(Beginning of Dataset content)
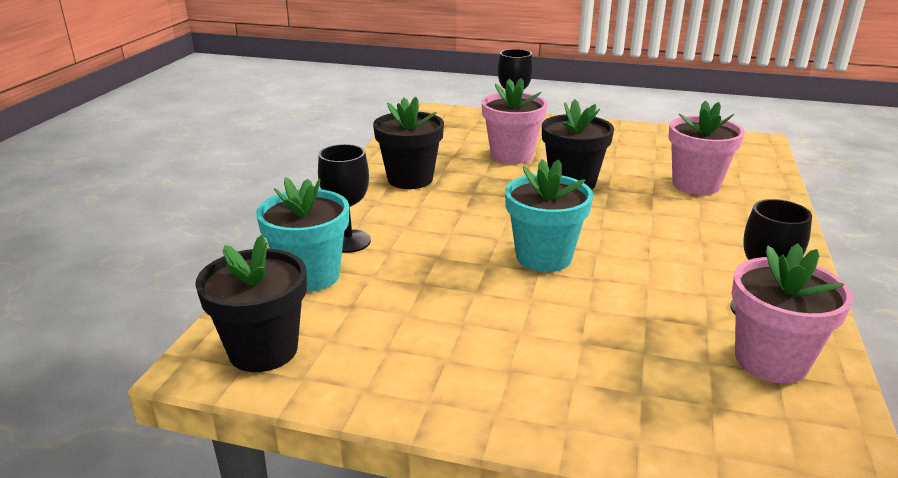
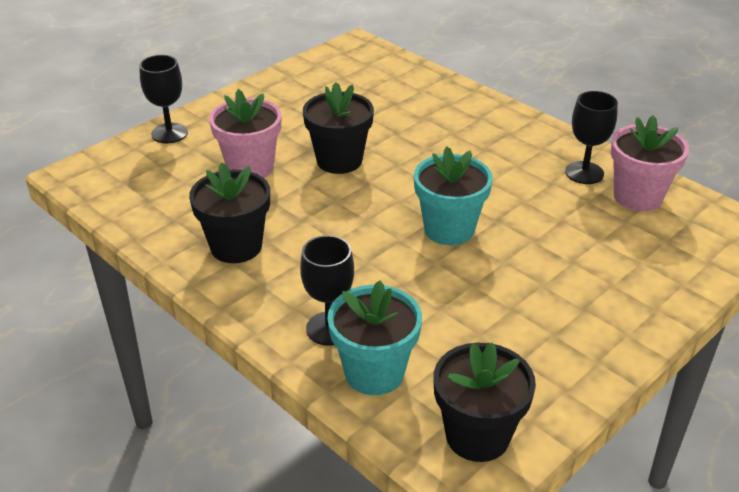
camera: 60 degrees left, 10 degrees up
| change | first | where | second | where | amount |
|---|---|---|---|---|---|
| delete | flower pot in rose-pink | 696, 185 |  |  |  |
(End of Dataset content)
Once the line containing "where | amount |" is found, please retype it and every remaining line of the listing above, exactly, with nothing else.

* **Task response**
| change | first | where | second | where | amount |
|---|---|---|---|---|---|
| delete | flower pot in rose-pink | 696, 185 |  |  |  |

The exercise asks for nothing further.